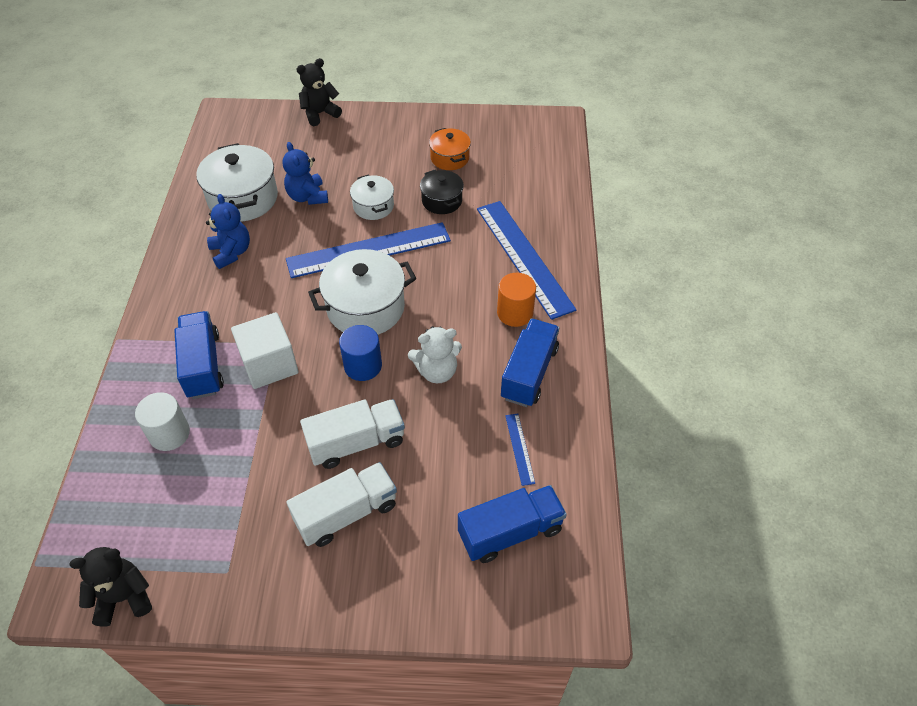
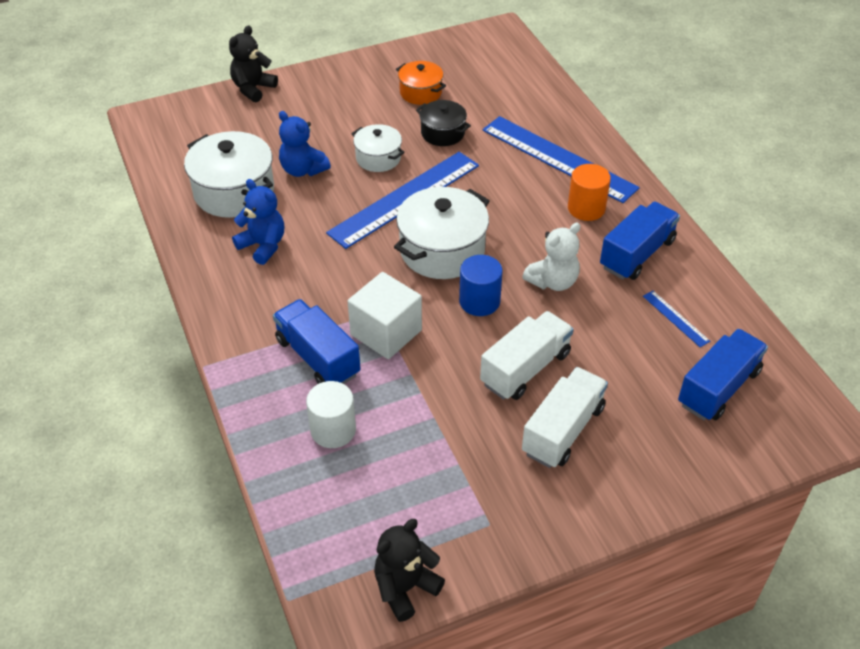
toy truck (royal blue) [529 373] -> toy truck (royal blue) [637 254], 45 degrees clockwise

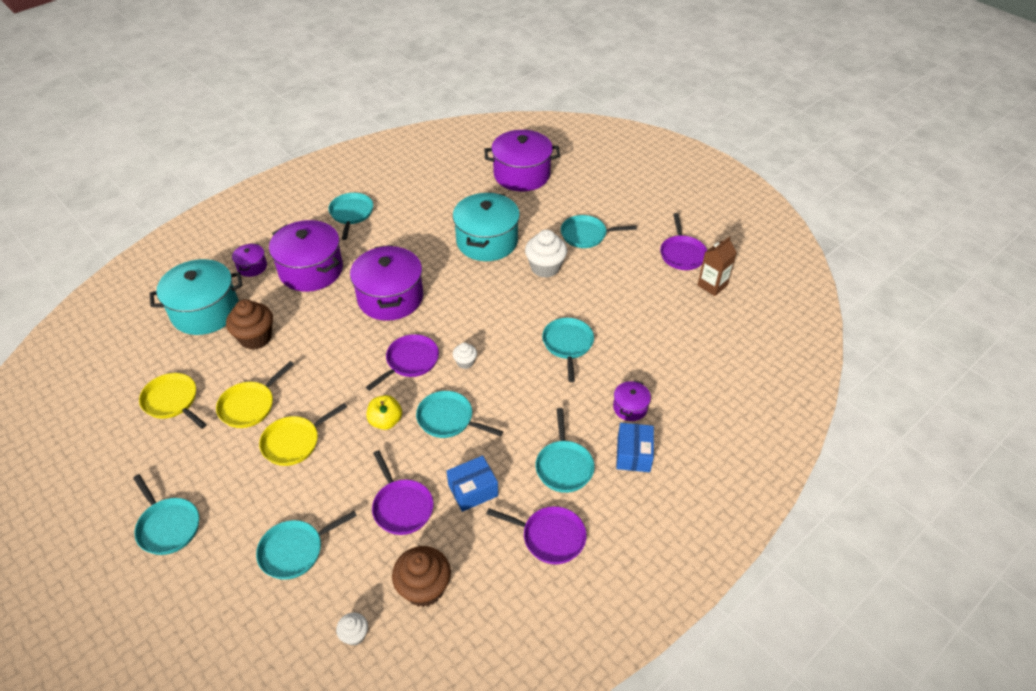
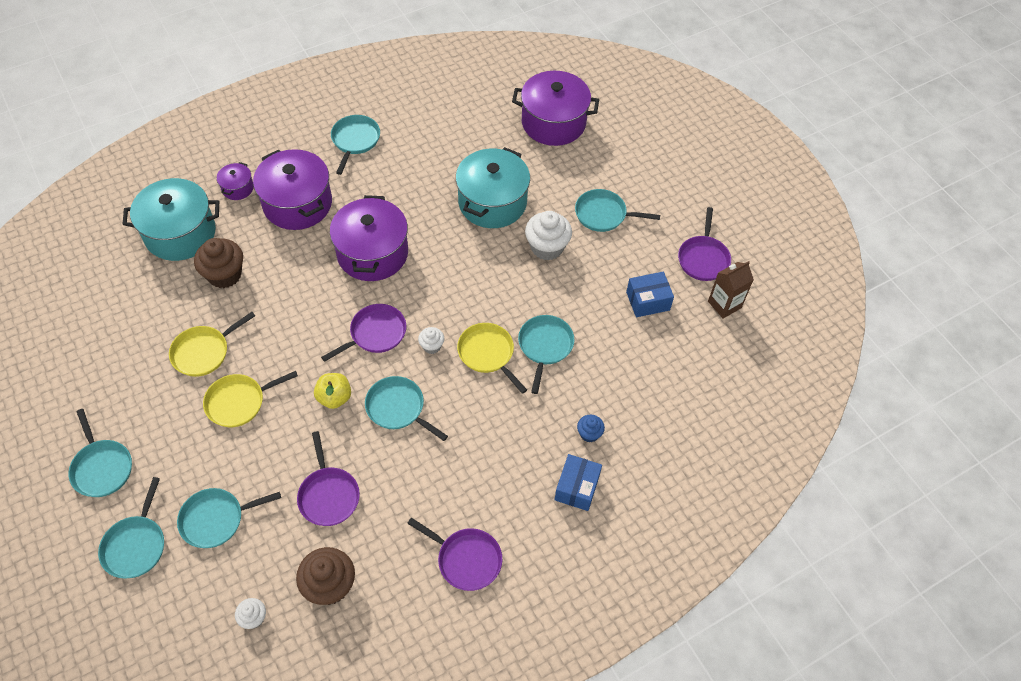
pan (bright yellow) [172 401] -> pan (bright yellow) [488 354], relocated
parcel (royal blue) [473 490] -> parcel (royal blue) [648 301], relocated
pan (aqua) [564 466] -> pan (aqua) [136 545], relocated
pot (purple) [630 408] -> cupcake (royal blue) [589 434]

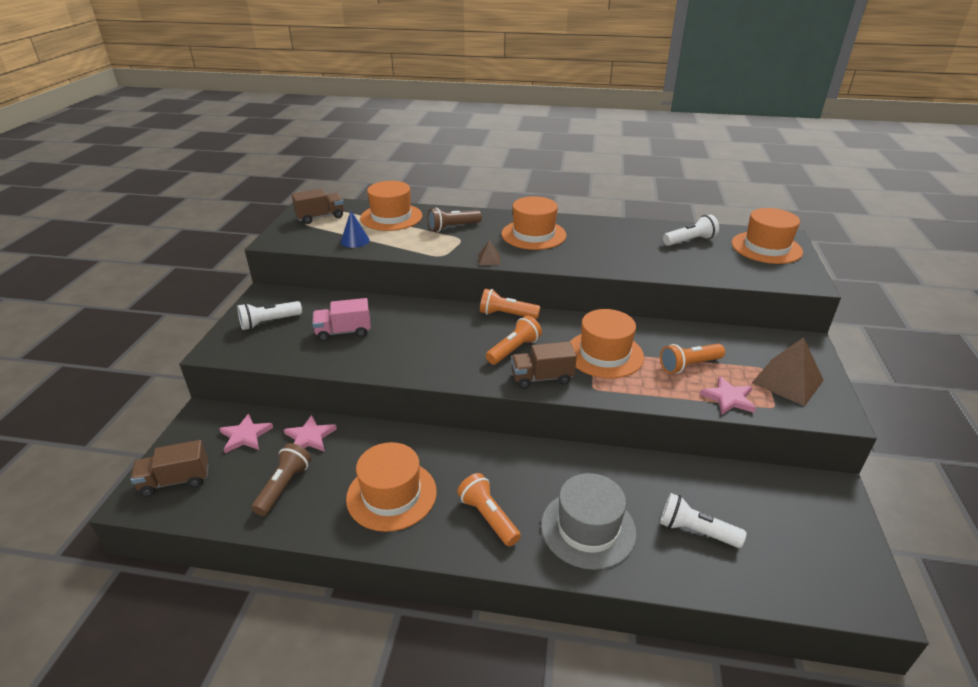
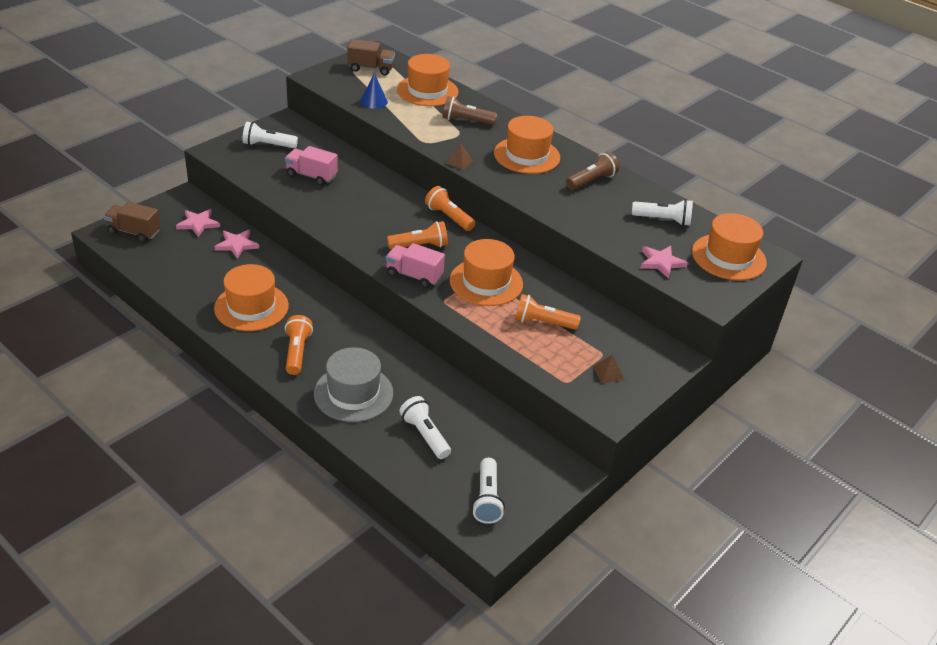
none -> torch (white) [487 499]
torch (russet) [284 486] -> torch (russet) [591 181], relocated
five-pointed star (rose-pink) [728 398] -> five-pointed star (rose-pink) [661 262], relocated
toy truck (russet) [542 378] -> toy truck (rose-pink) [414 276]
pyramid shape (russet) [787 381] -> pyramid shape (russet) [608 373], x0.48

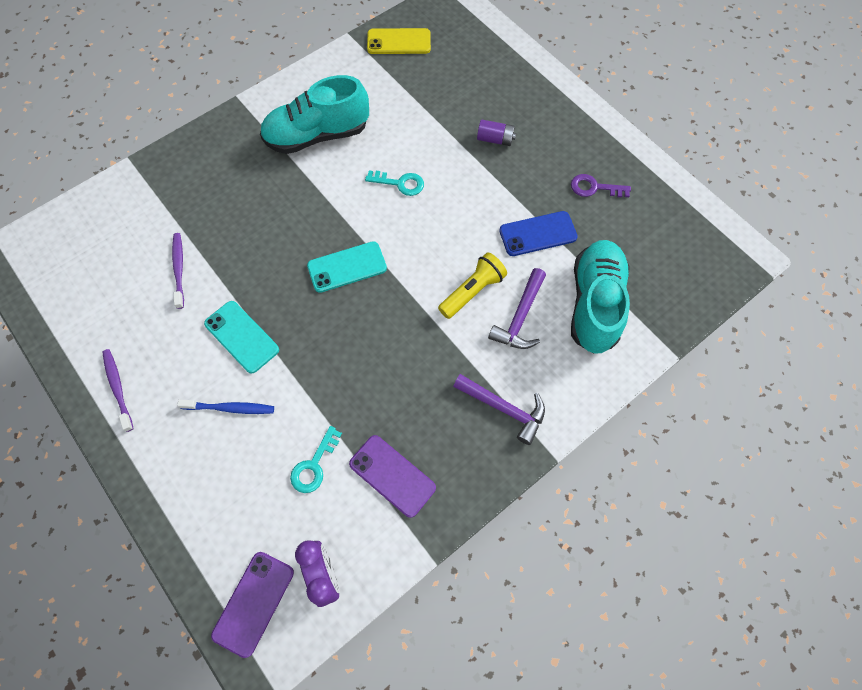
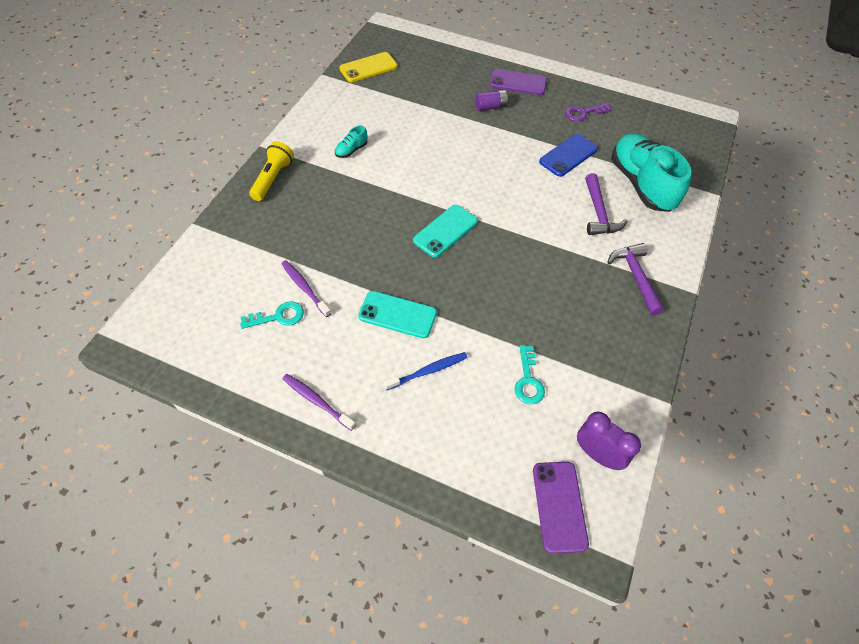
phone (purple) [392 475] -> phone (purple) [518 83], relocated
door key (aqua) [400 183] -> door key (aqua) [278 316], relocated
torch (bright yellow) [472 291] -> torch (bright yellow) [273 178], relocated
hammer (purple) [504 409] -> hammer (purple) [635 276], 105 degrees counterclockwise
shoe (aqua) [317 136] -> shoe (aqua) [351 150], x0.40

========

• YOUR OBJECTIVE: The entries are to be written out in full and exactly, apart from the pictures.

• YOUR SOLUTION:
toy truck (royal blue) [529 373] -> toy truck (royal blue) [637 254], 45 degrees clockwise

pan (bright yellow) [172 401] -> pan (bright yellow) [488 354], relocated
parcel (royal blue) [473 490] -> parcel (royal blue) [648 301], relocated
pan (aqua) [564 466] -> pan (aqua) [136 545], relocated
pot (purple) [630 408] -> cupcake (royal blue) [589 434]

none -> torch (white) [487 499]
torch (russet) [284 486] -> torch (russet) [591 181], relocated
five-pointed star (rose-pink) [728 398] -> five-pointed star (rose-pink) [661 262], relocated
toy truck (russet) [542 378] -> toy truck (rose-pink) [414 276]
pyramid shape (russet) [787 381] -> pyramid shape (russet) [608 373], x0.48

phone (purple) [392 475] -> phone (purple) [518 83], relocated
door key (aqua) [400 183] -> door key (aqua) [278 316], relocated
torch (bright yellow) [472 291] -> torch (bright yellow) [273 178], relocated
hammer (purple) [504 409] -> hammer (purple) [635 276], 105 degrees counterclockwise
shoe (aqua) [317 136] -> shoe (aqua) [351 150], x0.40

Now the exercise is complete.